[Exercise goal] Please repeat the records word for word and skip the pictures.

▬▬▬▬▬▬

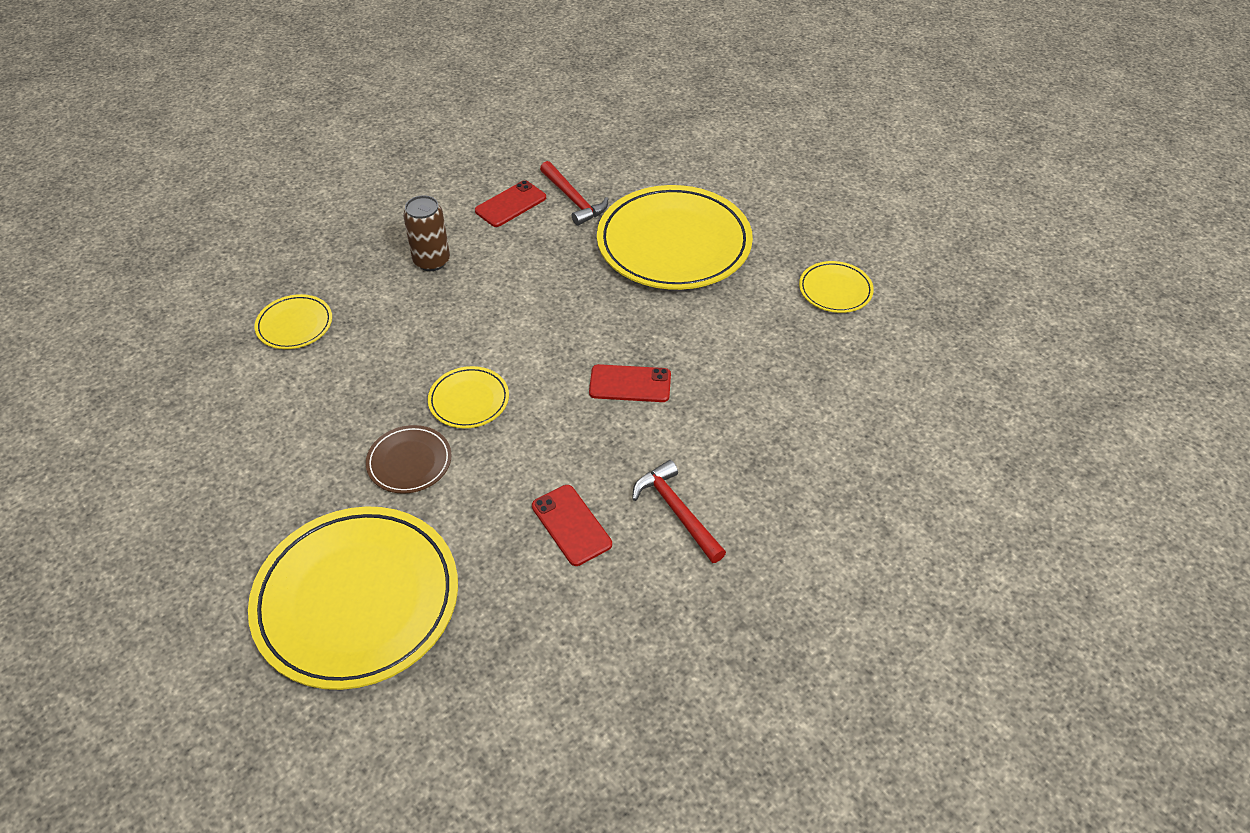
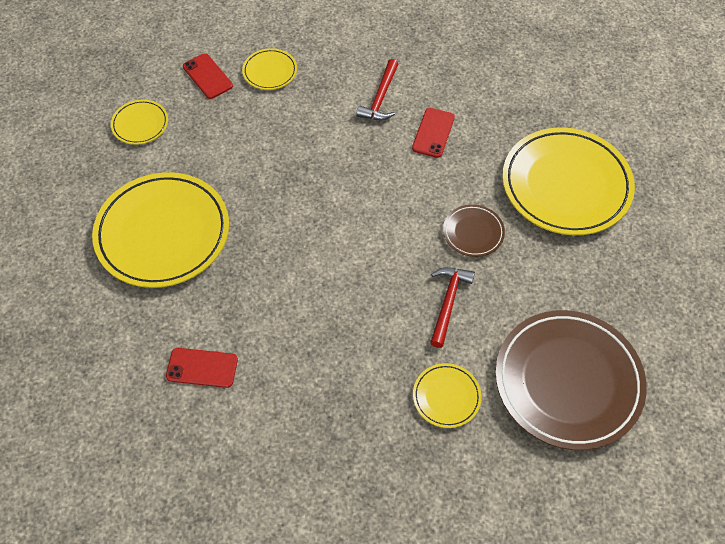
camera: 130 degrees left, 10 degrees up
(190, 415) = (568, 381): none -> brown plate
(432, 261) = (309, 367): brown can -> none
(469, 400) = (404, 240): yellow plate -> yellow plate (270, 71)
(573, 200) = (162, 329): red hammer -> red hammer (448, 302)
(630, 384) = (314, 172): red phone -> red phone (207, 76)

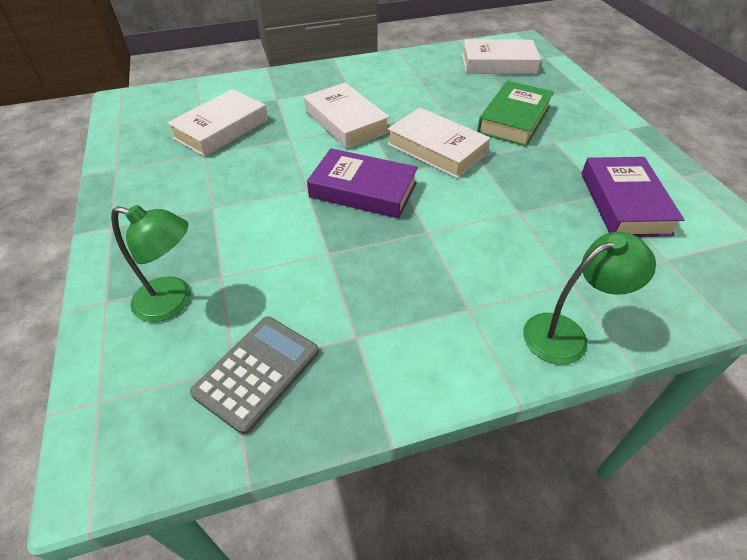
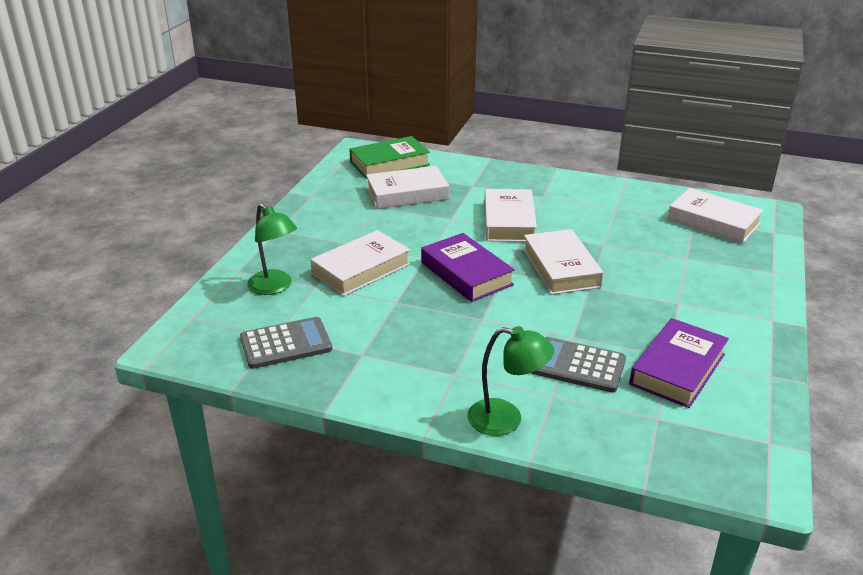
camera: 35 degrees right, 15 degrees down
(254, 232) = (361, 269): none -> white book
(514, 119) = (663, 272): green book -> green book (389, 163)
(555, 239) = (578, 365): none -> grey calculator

▬▬▬▬▬▬

[Answer section]
camera: 130 degrees left, 10 degrees up
(190, 415) = (568, 381): none -> brown plate
(432, 261) = (309, 367): brown can -> none
(469, 400) = (404, 240): yellow plate -> yellow plate (270, 71)
(573, 200) = (162, 329): red hammer -> red hammer (448, 302)
(630, 384) = (314, 172): red phone -> red phone (207, 76)

camera: 35 degrees right, 15 degrees down
(254, 232) = (361, 269): none -> white book
(514, 119) = (663, 272): green book -> green book (389, 163)
(555, 239) = (578, 365): none -> grey calculator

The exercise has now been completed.